REQUIREMENTS: Copy out the rows from the one containing "Wanda: 5:59 -> 7:37" through the one containing "Hana: 12:47 -> 12:45", inclusive, character for character.

DATA SUPPLIED:
[Begin]

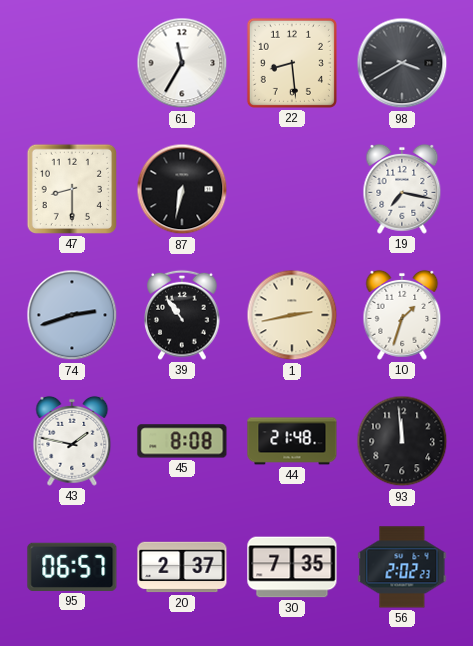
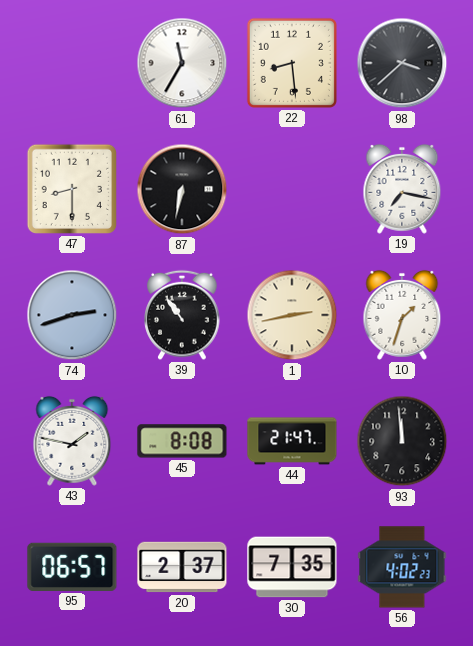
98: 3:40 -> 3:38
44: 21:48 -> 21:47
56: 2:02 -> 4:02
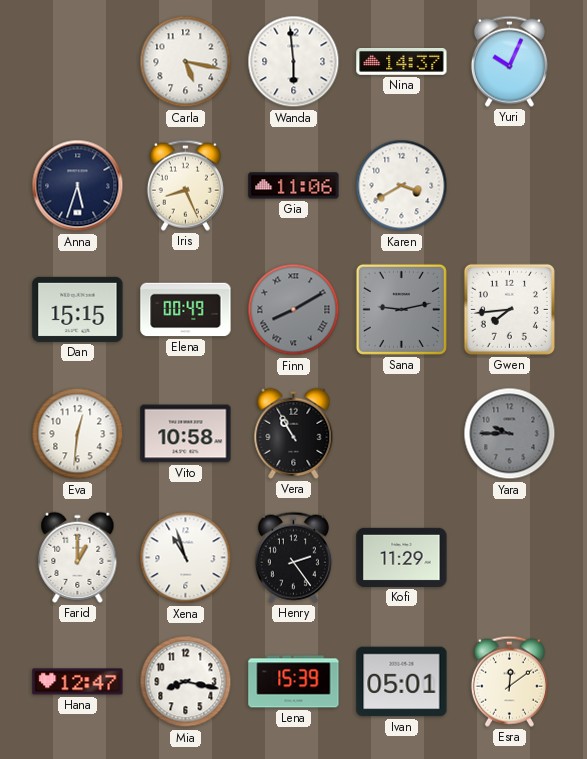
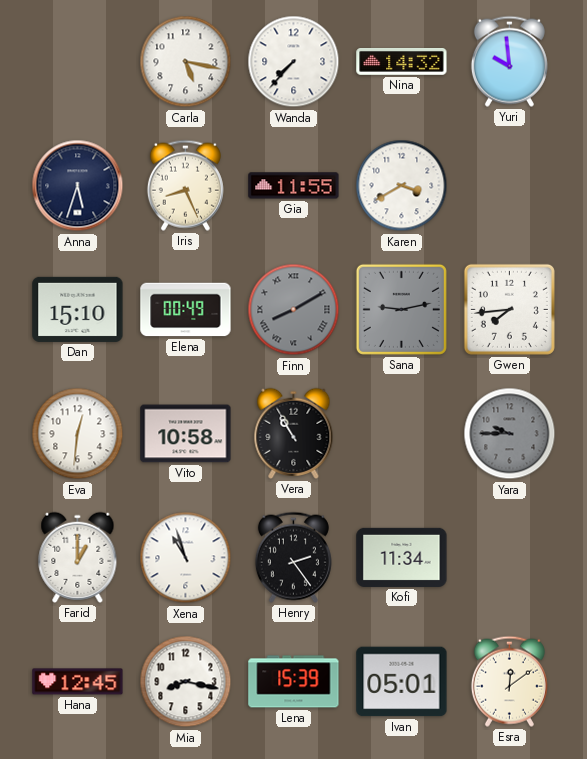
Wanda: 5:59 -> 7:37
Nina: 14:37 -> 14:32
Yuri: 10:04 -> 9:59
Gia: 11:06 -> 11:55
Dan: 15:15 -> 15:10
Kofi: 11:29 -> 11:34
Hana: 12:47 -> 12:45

[End]
[Begin]

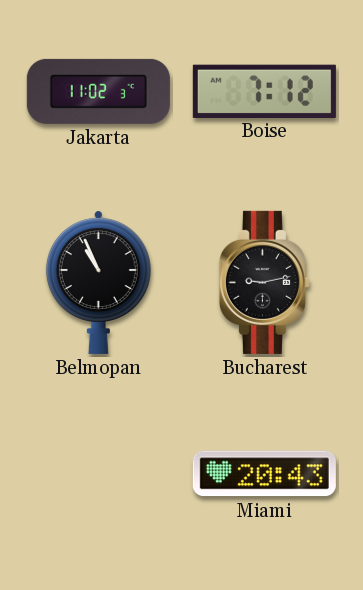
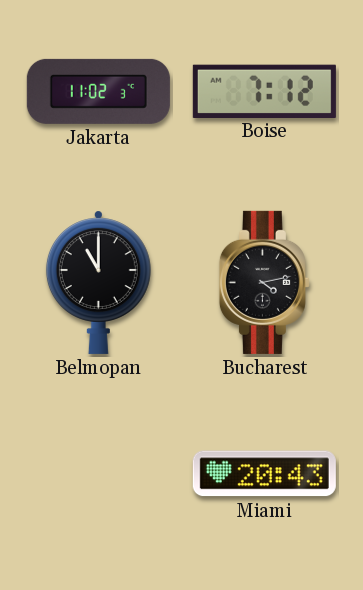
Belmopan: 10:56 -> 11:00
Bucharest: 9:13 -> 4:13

[End]

CORRECT RESULT:
Wanda: 5:59 -> 7:37
Nina: 14:37 -> 14:32
Yuri: 10:04 -> 9:59
Gia: 11:06 -> 11:55
Dan: 15:15 -> 15:10
Kofi: 11:29 -> 11:34
Hana: 12:47 -> 12:45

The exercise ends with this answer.